*** Opening of Dataset ***
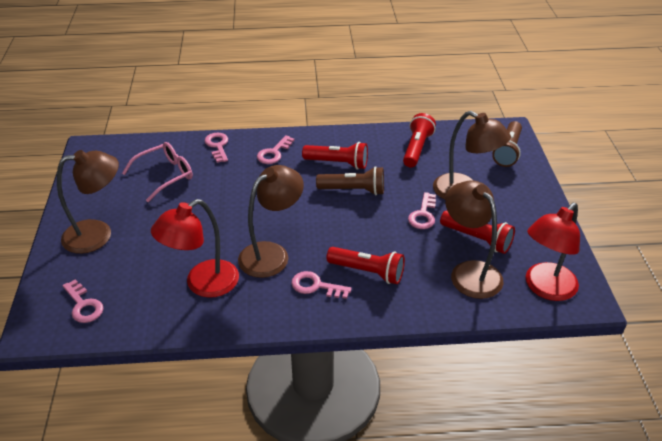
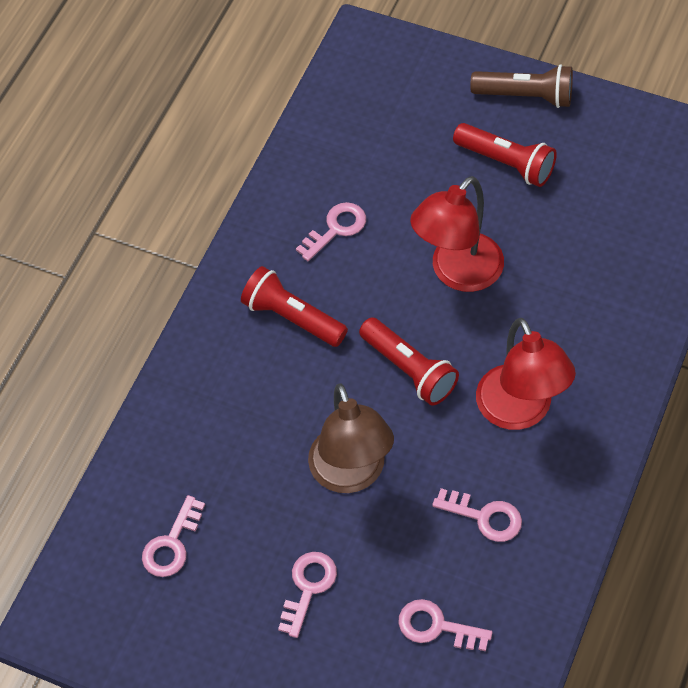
brown flashlight: 2 -> 1
brown lamp: 4 -> 1
pink glasses: 1 -> 0
red flashlight: 4 -> 3

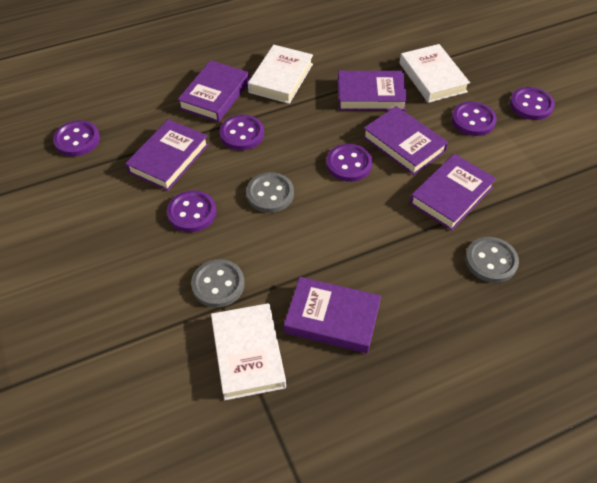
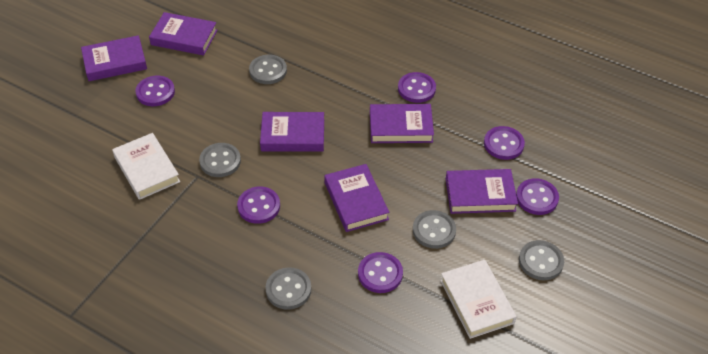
grey button: 3 -> 5
white book: 3 -> 2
*** Close of Dataset ***
§ **What needs to be done**: Go through the entries above and copy each line holding the string "flashlight".

§ **Result of this exercise**:
brown flashlight: 2 -> 1
red flashlight: 4 -> 3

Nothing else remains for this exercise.